[EXERCISE INPUTS Boundary: Start]
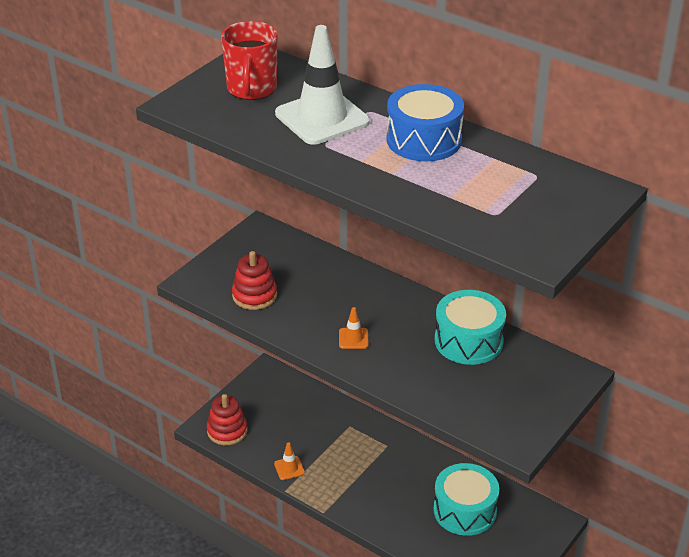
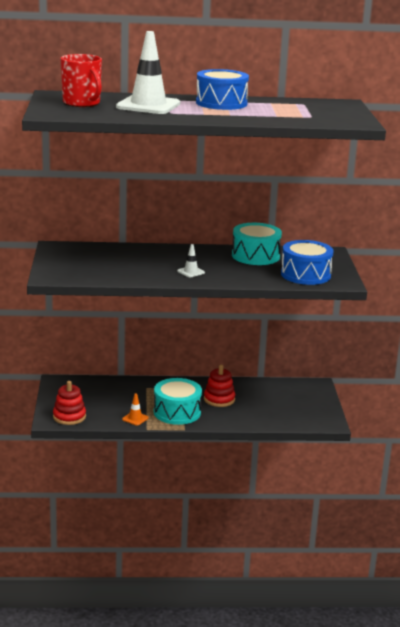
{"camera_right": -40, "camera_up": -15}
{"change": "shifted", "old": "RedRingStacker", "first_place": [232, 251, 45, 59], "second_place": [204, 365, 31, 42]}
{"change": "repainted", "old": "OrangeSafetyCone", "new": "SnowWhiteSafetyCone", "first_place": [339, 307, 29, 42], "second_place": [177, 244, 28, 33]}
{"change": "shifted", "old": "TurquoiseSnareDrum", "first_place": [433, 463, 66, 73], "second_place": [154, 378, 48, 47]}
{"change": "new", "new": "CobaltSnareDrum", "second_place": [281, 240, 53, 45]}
[EXERCISE INPUTS Boundary: End]
YOUR GOAL:
Going through the data above, count each line that contains "shifted" and give only that figure.

RESPONSE BOX:
2